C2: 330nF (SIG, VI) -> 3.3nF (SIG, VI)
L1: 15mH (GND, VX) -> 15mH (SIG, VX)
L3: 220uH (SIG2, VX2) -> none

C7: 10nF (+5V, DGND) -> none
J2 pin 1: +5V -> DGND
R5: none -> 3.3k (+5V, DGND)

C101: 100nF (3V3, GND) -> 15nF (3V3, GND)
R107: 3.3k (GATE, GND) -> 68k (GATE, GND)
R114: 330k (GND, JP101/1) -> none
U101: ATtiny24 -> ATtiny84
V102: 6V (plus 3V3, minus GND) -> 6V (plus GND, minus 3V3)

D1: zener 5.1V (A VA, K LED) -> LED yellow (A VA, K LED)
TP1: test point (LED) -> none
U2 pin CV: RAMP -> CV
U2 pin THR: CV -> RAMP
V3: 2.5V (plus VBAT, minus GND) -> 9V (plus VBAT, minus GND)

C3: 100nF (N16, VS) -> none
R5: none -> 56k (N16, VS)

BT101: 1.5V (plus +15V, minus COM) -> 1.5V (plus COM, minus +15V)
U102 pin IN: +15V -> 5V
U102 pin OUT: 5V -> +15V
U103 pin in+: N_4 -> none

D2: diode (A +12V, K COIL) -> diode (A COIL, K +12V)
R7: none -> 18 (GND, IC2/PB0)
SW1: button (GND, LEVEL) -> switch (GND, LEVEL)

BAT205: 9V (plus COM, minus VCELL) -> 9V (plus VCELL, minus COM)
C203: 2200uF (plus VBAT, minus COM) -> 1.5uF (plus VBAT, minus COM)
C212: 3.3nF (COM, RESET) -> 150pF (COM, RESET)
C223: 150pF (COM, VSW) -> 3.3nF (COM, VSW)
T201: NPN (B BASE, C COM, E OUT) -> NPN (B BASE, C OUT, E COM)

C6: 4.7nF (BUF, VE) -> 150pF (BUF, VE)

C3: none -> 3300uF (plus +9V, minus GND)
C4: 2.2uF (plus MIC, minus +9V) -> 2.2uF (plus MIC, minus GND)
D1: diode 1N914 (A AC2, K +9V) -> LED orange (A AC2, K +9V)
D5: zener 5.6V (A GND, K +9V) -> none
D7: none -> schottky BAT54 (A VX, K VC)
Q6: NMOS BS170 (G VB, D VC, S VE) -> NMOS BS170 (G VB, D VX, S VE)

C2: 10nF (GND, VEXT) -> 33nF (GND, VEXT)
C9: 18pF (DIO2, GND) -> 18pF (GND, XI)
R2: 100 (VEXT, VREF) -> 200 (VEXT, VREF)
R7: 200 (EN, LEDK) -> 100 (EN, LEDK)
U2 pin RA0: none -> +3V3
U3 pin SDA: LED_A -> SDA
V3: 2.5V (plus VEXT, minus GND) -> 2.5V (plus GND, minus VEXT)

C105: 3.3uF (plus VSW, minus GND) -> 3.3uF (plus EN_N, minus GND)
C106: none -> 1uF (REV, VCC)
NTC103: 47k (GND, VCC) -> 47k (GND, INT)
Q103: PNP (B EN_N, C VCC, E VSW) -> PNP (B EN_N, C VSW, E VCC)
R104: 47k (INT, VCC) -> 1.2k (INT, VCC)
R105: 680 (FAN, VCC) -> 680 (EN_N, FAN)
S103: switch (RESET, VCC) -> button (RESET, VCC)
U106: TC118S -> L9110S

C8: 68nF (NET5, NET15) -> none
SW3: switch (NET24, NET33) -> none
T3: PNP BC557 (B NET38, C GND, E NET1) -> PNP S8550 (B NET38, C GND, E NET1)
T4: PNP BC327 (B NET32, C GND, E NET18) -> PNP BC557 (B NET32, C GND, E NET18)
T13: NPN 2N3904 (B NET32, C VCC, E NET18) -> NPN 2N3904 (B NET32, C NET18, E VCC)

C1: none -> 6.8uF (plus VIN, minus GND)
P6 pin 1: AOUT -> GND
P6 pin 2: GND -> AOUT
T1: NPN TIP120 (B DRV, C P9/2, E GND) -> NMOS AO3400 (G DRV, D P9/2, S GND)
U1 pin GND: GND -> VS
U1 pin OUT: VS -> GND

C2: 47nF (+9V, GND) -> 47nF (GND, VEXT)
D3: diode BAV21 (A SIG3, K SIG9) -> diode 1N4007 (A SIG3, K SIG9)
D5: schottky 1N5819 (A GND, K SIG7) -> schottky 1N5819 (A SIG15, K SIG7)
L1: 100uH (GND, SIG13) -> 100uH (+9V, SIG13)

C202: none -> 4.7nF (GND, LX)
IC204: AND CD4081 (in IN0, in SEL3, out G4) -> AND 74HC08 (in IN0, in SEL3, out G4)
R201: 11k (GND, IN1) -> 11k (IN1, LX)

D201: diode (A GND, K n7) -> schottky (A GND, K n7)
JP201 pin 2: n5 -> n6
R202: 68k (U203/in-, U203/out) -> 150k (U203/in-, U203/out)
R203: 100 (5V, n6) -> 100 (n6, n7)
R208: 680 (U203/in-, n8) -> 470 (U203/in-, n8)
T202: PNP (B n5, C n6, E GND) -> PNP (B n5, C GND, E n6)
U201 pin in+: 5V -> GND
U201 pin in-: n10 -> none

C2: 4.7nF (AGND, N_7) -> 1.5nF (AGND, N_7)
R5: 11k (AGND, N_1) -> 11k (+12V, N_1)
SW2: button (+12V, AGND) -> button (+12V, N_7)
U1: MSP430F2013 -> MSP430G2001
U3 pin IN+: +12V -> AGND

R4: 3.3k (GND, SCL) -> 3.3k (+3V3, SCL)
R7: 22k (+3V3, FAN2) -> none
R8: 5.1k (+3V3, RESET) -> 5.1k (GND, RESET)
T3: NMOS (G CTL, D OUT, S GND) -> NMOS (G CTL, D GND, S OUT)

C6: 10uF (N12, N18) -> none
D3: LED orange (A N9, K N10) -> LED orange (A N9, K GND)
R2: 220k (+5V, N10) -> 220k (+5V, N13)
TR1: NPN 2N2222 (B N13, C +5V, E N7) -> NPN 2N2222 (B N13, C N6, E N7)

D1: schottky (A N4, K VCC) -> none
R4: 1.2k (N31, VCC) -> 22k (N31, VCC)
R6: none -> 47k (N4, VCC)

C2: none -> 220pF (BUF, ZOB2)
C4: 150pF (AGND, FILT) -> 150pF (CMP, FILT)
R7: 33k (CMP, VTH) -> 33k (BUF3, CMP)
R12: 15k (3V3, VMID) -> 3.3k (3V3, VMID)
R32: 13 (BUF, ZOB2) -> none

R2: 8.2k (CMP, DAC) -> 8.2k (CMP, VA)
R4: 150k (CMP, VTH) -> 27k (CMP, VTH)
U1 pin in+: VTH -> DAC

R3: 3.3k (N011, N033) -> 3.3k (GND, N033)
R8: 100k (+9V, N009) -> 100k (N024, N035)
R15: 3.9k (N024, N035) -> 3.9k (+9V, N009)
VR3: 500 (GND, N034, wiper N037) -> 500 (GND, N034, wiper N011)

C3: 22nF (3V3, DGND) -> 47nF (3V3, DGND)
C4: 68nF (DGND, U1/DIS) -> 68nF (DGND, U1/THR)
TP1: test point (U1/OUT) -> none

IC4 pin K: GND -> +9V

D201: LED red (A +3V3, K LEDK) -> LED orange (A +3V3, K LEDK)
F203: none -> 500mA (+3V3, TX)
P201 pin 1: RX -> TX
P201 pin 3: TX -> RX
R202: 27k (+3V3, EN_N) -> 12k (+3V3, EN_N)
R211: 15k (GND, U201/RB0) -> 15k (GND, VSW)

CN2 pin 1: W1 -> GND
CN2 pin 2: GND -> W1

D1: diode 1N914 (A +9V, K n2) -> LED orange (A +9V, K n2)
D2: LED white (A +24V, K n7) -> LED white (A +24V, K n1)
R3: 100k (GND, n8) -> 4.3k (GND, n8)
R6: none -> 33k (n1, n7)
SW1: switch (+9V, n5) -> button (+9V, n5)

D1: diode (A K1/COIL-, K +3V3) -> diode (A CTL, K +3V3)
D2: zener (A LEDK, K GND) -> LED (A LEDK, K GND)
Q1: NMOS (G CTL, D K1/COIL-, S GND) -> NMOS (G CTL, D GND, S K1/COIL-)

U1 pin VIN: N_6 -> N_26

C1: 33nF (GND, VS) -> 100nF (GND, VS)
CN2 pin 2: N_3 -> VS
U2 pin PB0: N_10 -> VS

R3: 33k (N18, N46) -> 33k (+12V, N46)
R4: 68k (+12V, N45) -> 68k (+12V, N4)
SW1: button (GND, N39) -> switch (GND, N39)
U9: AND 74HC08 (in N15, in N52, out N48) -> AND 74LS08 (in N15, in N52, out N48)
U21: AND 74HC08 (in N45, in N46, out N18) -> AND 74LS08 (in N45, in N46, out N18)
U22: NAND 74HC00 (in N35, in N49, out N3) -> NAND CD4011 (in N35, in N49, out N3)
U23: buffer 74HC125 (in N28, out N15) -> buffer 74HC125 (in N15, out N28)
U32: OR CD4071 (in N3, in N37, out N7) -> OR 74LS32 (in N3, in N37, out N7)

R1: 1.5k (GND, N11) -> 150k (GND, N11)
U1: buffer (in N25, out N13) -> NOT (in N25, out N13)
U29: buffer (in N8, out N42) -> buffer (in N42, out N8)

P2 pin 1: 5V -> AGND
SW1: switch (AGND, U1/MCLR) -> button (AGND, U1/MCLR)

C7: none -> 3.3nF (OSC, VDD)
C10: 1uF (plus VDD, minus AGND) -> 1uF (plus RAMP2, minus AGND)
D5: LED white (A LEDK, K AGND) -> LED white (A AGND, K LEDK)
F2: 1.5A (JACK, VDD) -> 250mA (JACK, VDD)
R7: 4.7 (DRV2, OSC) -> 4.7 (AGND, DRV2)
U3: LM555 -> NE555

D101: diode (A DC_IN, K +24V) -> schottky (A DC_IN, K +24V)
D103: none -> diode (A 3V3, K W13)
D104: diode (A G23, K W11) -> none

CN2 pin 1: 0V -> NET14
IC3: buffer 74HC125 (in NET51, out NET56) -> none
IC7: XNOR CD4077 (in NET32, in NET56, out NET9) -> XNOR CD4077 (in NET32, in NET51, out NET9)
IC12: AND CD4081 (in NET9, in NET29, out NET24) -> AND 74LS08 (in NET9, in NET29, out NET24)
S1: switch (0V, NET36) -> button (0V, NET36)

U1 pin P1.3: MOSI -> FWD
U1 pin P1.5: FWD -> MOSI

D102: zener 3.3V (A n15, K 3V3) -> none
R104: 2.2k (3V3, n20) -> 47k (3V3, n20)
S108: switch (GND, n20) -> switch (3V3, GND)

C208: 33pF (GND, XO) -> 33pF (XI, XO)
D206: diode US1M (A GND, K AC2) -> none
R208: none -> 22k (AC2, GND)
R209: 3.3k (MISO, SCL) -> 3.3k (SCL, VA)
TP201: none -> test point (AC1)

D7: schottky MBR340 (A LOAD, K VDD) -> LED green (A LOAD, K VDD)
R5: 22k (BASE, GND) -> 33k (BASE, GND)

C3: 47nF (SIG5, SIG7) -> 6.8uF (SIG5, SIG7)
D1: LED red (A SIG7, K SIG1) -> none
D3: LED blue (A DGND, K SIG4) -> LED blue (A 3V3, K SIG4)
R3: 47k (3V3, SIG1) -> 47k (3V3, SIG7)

○ ○ ○ ○ ○ ○ ○

Problem statement: What is needed is an exact copy of the entries from their first line down to the line with "SW3: switch (NET24, NET33) -> none", that line included, and nothing beyond it.

Response:
C2: 330nF (SIG, VI) -> 3.3nF (SIG, VI)
L1: 15mH (GND, VX) -> 15mH (SIG, VX)
L3: 220uH (SIG2, VX2) -> none

C7: 10nF (+5V, DGND) -> none
J2 pin 1: +5V -> DGND
R5: none -> 3.3k (+5V, DGND)

C101: 100nF (3V3, GND) -> 15nF (3V3, GND)
R107: 3.3k (GATE, GND) -> 68k (GATE, GND)
R114: 330k (GND, JP101/1) -> none
U101: ATtiny24 -> ATtiny84
V102: 6V (plus 3V3, minus GND) -> 6V (plus GND, minus 3V3)

D1: zener 5.1V (A VA, K LED) -> LED yellow (A VA, K LED)
TP1: test point (LED) -> none
U2 pin CV: RAMP -> CV
U2 pin THR: CV -> RAMP
V3: 2.5V (plus VBAT, minus GND) -> 9V (plus VBAT, minus GND)

C3: 100nF (N16, VS) -> none
R5: none -> 56k (N16, VS)

BT101: 1.5V (plus +15V, minus COM) -> 1.5V (plus COM, minus +15V)
U102 pin IN: +15V -> 5V
U102 pin OUT: 5V -> +15V
U103 pin in+: N_4 -> none

D2: diode (A +12V, K COIL) -> diode (A COIL, K +12V)
R7: none -> 18 (GND, IC2/PB0)
SW1: button (GND, LEVEL) -> switch (GND, LEVEL)

BAT205: 9V (plus COM, minus VCELL) -> 9V (plus VCELL, minus COM)
C203: 2200uF (plus VBAT, minus COM) -> 1.5uF (plus VBAT, minus COM)
C212: 3.3nF (COM, RESET) -> 150pF (COM, RESET)
C223: 150pF (COM, VSW) -> 3.3nF (COM, VSW)
T201: NPN (B BASE, C COM, E OUT) -> NPN (B BASE, C OUT, E COM)

C6: 4.7nF (BUF, VE) -> 150pF (BUF, VE)

C3: none -> 3300uF (plus +9V, minus GND)
C4: 2.2uF (plus MIC, minus +9V) -> 2.2uF (plus MIC, minus GND)
D1: diode 1N914 (A AC2, K +9V) -> LED orange (A AC2, K +9V)
D5: zener 5.6V (A GND, K +9V) -> none
D7: none -> schottky BAT54 (A VX, K VC)
Q6: NMOS BS170 (G VB, D VC, S VE) -> NMOS BS170 (G VB, D VX, S VE)

C2: 10nF (GND, VEXT) -> 33nF (GND, VEXT)
C9: 18pF (DIO2, GND) -> 18pF (GND, XI)
R2: 100 (VEXT, VREF) -> 200 (VEXT, VREF)
R7: 200 (EN, LEDK) -> 100 (EN, LEDK)
U2 pin RA0: none -> +3V3
U3 pin SDA: LED_A -> SDA
V3: 2.5V (plus VEXT, minus GND) -> 2.5V (plus GND, minus VEXT)

C105: 3.3uF (plus VSW, minus GND) -> 3.3uF (plus EN_N, minus GND)
C106: none -> 1uF (REV, VCC)
NTC103: 47k (GND, VCC) -> 47k (GND, INT)
Q103: PNP (B EN_N, C VCC, E VSW) -> PNP (B EN_N, C VSW, E VCC)
R104: 47k (INT, VCC) -> 1.2k (INT, VCC)
R105: 680 (FAN, VCC) -> 680 (EN_N, FAN)
S103: switch (RESET, VCC) -> button (RESET, VCC)
U106: TC118S -> L9110S

C8: 68nF (NET5, NET15) -> none
SW3: switch (NET24, NET33) -> none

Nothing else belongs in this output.